◆ INSTRUCTIONS TO FOLLOW ◆
Identify each line below that contains the word "yellow", and copy it out.

+++ SUPPLIED RECORDS

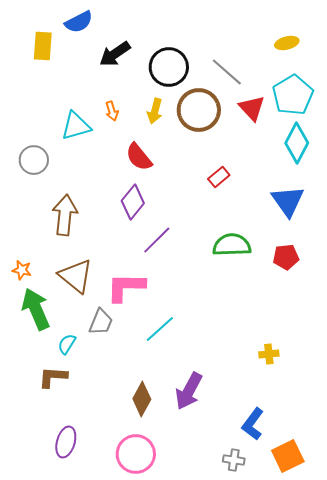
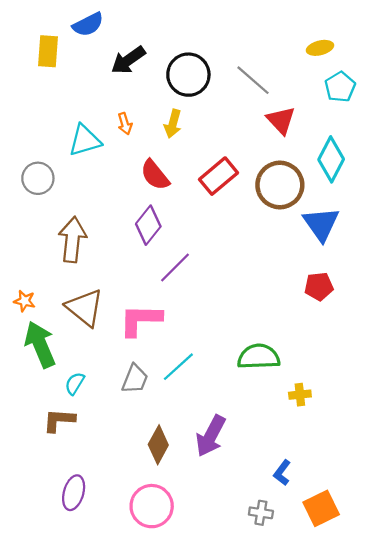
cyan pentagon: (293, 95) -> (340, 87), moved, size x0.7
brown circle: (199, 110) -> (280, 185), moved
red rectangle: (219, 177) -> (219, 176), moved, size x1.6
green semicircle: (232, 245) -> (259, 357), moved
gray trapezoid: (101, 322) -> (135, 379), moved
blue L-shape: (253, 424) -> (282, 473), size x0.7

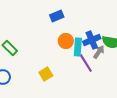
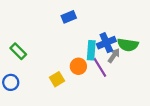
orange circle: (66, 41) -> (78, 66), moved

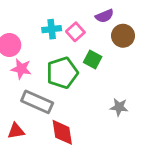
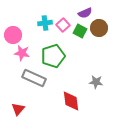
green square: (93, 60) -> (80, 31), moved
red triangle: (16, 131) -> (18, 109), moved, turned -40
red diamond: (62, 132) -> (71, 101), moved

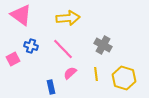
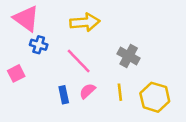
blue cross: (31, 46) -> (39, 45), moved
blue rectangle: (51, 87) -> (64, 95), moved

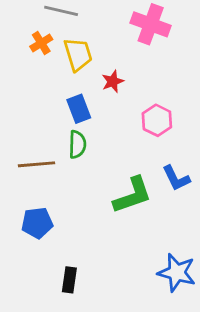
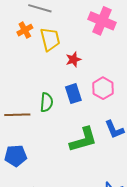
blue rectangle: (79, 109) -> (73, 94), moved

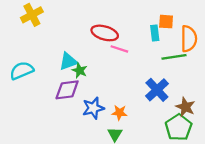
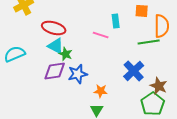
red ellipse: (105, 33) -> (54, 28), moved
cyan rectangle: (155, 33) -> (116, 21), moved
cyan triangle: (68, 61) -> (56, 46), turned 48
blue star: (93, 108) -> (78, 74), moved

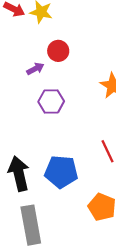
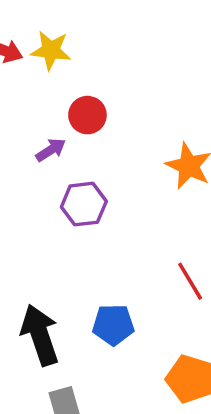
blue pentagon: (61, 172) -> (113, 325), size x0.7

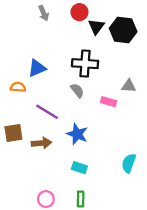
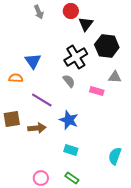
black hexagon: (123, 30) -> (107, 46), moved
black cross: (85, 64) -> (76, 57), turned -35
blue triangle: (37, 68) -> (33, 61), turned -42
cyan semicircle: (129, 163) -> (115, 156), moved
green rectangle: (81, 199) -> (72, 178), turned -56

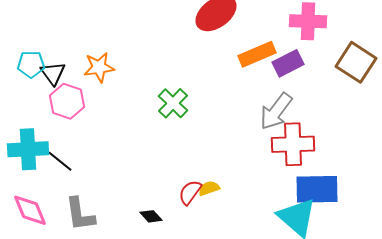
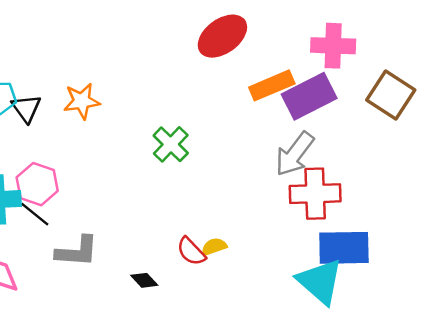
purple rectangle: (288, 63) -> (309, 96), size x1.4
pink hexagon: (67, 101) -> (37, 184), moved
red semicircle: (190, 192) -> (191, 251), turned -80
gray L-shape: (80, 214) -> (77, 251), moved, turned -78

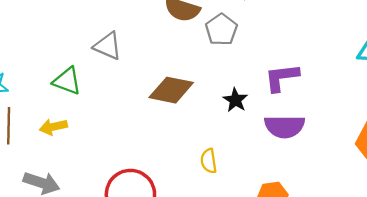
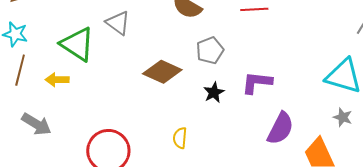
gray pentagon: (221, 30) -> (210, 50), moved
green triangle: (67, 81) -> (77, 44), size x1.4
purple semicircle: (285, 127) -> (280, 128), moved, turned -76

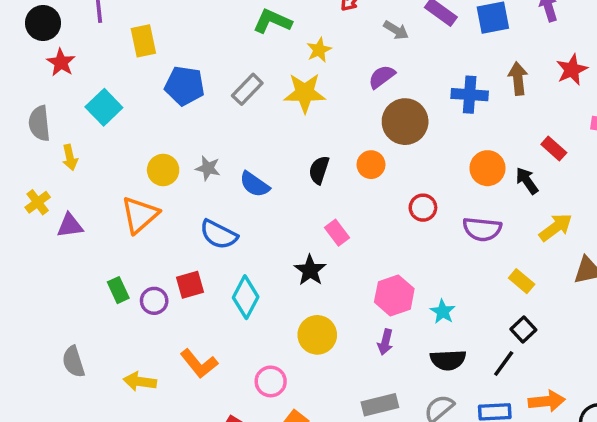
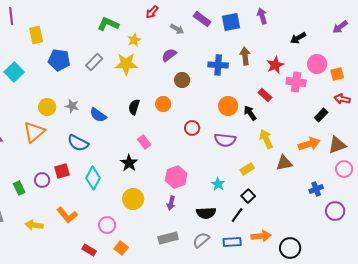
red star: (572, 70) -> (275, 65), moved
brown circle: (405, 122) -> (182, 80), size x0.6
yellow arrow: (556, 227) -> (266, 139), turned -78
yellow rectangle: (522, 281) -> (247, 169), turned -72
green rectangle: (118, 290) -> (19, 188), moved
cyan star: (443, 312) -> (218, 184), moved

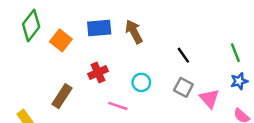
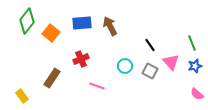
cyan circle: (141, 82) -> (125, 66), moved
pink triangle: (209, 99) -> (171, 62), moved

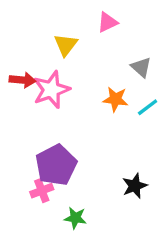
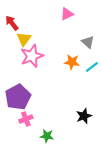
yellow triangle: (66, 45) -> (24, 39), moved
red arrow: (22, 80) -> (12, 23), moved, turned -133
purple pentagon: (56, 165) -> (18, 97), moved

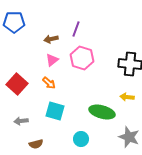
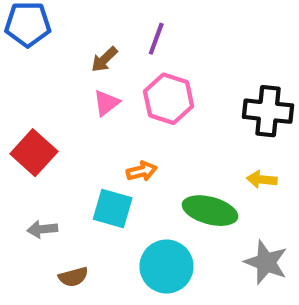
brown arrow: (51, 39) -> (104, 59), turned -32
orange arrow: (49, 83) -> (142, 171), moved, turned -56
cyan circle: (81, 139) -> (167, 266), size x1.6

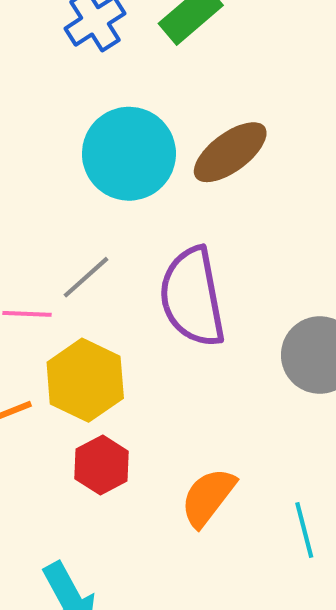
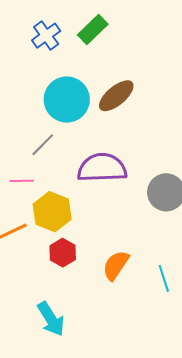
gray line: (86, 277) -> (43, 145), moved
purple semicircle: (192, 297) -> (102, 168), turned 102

++++++

◆ WRITTEN ANSWER ◆
yellow arrow: (556, 227) -> (266, 139), turned -78
yellow rectangle: (522, 281) -> (247, 169), turned -72
yellow triangle: (66, 45) -> (24, 39), moved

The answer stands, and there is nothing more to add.